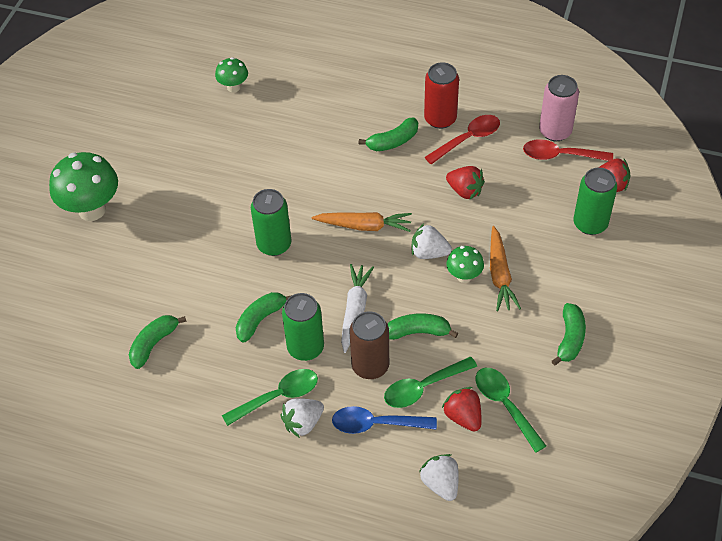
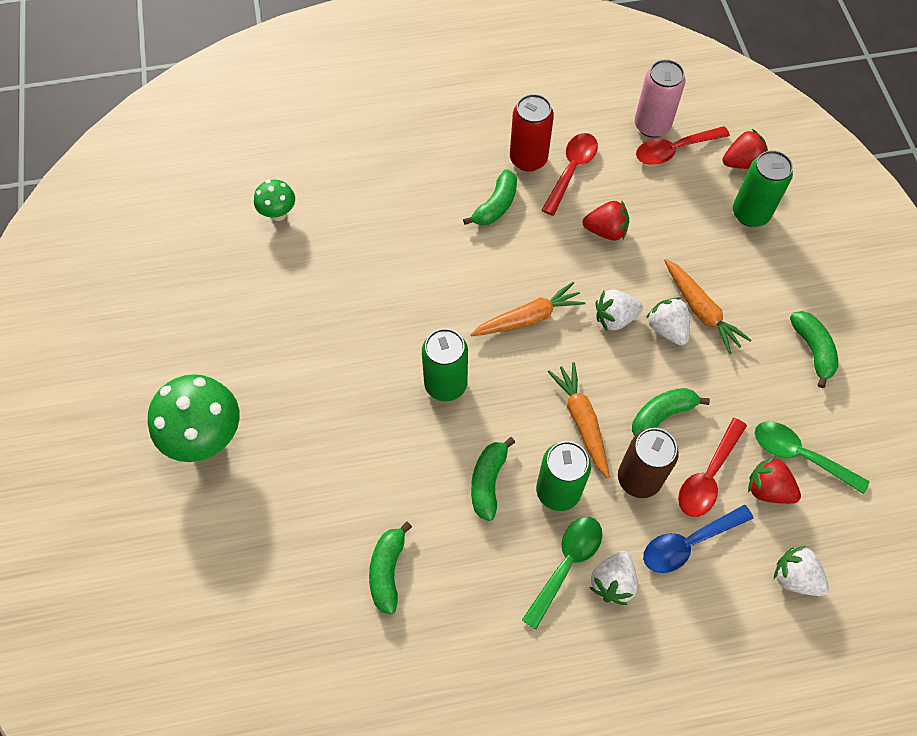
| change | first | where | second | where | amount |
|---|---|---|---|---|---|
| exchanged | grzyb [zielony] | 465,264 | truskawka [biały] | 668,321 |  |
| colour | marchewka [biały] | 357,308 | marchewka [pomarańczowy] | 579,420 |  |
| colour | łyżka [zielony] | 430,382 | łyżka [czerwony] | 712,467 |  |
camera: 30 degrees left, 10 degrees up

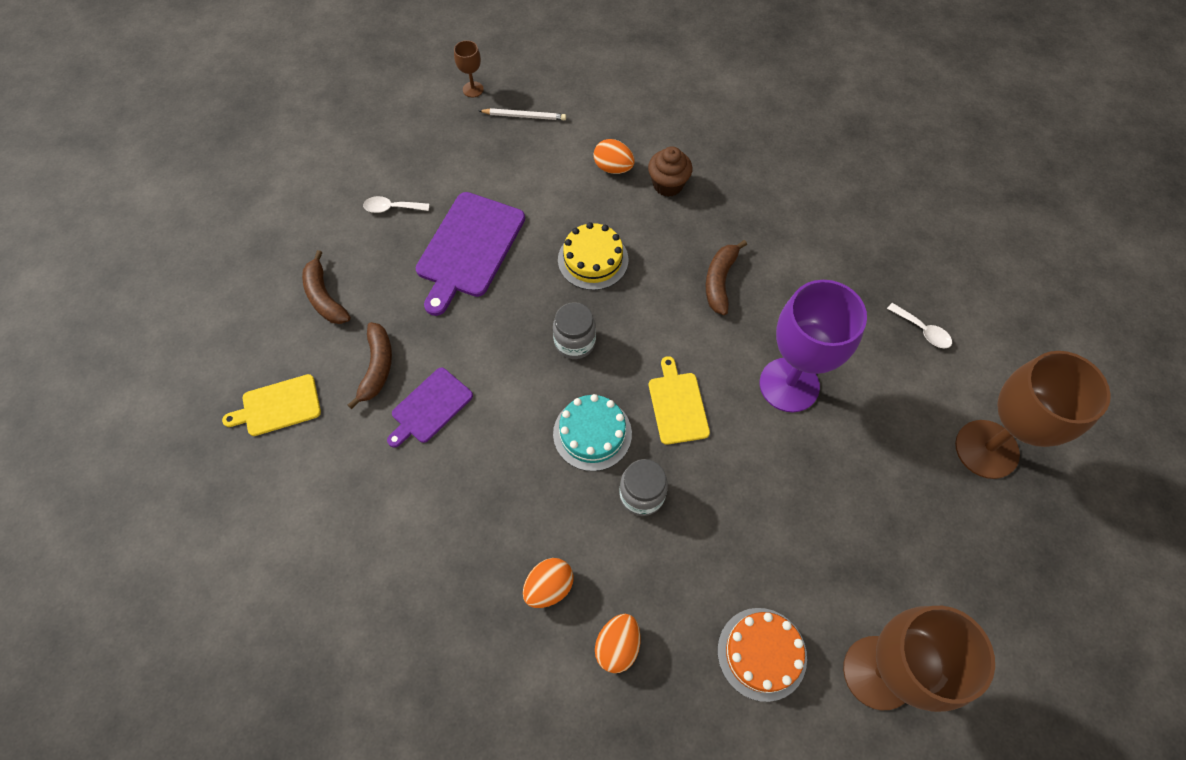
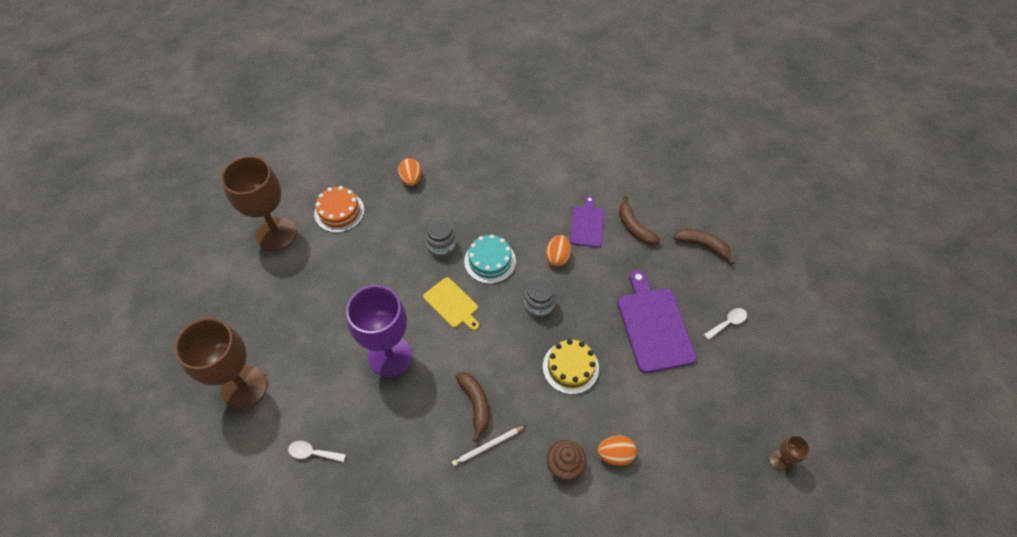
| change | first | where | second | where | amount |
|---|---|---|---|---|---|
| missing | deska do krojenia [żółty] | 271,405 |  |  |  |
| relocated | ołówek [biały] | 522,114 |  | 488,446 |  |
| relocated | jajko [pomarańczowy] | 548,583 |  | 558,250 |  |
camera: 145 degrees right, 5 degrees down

Aim of the task: Write the number of lines in the data above that contain "zielony", adding no other words.

Answer space: 2